# [Task goal]
Find the lines in these entries that include the word "PROG" and state how many there are, with no other words.

═════ Excerpted records ═════

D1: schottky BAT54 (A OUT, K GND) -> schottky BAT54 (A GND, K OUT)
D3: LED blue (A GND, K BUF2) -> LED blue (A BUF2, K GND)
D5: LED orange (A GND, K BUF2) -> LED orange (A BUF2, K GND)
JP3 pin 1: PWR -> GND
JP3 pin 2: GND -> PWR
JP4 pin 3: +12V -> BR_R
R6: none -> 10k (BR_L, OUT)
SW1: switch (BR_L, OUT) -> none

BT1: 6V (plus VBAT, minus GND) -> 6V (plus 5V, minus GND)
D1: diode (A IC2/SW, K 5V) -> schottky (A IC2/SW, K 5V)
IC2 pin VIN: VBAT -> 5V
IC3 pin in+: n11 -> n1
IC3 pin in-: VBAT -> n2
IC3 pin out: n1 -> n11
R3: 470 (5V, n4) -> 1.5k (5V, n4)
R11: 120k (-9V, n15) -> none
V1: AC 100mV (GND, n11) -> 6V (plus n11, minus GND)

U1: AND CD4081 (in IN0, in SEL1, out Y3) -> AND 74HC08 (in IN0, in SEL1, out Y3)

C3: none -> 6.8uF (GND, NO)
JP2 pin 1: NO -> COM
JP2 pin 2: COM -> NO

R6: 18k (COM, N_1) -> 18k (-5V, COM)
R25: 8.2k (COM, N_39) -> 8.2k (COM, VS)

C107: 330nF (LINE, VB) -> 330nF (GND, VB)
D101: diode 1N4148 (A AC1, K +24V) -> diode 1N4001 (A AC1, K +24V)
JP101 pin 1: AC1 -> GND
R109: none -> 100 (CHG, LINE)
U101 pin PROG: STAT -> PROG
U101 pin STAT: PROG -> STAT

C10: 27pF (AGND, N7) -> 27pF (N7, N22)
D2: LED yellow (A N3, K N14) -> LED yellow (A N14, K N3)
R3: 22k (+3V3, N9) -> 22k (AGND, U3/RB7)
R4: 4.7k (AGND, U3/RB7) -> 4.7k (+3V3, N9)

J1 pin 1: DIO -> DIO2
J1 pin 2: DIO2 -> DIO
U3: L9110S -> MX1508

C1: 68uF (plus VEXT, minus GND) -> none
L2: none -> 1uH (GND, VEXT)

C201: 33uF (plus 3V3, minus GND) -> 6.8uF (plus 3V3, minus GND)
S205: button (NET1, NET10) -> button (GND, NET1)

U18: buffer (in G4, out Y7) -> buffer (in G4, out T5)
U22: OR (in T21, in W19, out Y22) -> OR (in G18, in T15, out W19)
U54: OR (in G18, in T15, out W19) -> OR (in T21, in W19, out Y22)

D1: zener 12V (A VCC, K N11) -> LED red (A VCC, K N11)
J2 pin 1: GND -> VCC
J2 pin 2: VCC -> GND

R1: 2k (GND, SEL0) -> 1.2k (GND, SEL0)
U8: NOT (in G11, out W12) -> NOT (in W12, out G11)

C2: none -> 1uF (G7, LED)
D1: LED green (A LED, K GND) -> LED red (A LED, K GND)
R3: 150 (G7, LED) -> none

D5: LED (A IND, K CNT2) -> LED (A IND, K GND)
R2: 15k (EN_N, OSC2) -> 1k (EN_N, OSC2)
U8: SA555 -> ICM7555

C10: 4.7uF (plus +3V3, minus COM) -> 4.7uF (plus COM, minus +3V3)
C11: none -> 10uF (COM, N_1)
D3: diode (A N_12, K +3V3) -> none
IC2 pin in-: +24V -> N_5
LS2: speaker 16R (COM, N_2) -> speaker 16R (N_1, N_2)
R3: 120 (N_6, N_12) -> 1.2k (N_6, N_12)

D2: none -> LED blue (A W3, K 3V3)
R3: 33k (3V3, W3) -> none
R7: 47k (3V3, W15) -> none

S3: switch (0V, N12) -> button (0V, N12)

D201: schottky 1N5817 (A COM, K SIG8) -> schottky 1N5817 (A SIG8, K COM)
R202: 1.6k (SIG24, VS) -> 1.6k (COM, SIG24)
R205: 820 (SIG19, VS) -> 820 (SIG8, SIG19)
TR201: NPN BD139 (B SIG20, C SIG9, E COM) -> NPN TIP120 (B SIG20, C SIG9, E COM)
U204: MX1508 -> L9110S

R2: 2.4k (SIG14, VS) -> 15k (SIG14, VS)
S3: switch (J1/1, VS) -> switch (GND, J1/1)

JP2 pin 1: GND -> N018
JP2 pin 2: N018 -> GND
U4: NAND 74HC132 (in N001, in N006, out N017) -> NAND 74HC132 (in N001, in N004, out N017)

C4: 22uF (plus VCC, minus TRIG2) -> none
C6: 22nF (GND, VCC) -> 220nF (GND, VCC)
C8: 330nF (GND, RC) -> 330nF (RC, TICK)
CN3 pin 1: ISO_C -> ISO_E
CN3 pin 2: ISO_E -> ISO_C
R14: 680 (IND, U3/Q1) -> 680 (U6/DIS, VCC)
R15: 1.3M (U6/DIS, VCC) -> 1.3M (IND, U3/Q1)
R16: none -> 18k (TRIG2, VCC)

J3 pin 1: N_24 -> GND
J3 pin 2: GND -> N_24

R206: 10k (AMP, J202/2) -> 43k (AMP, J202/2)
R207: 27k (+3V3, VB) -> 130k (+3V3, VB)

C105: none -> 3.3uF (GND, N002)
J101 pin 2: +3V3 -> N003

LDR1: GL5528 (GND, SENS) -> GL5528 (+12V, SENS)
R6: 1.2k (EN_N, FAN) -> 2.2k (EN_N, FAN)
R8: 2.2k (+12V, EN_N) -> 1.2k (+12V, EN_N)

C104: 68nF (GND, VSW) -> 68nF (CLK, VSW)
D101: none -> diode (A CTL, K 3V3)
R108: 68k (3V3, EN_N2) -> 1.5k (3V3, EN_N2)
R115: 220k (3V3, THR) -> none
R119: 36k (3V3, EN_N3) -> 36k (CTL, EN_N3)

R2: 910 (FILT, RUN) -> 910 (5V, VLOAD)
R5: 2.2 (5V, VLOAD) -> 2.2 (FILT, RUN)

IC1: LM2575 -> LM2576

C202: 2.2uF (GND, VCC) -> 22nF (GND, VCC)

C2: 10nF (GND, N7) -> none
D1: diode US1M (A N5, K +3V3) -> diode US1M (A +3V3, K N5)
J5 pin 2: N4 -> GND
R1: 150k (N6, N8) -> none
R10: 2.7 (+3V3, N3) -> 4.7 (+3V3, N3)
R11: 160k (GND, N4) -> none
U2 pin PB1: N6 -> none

═════

# [The completed task]
2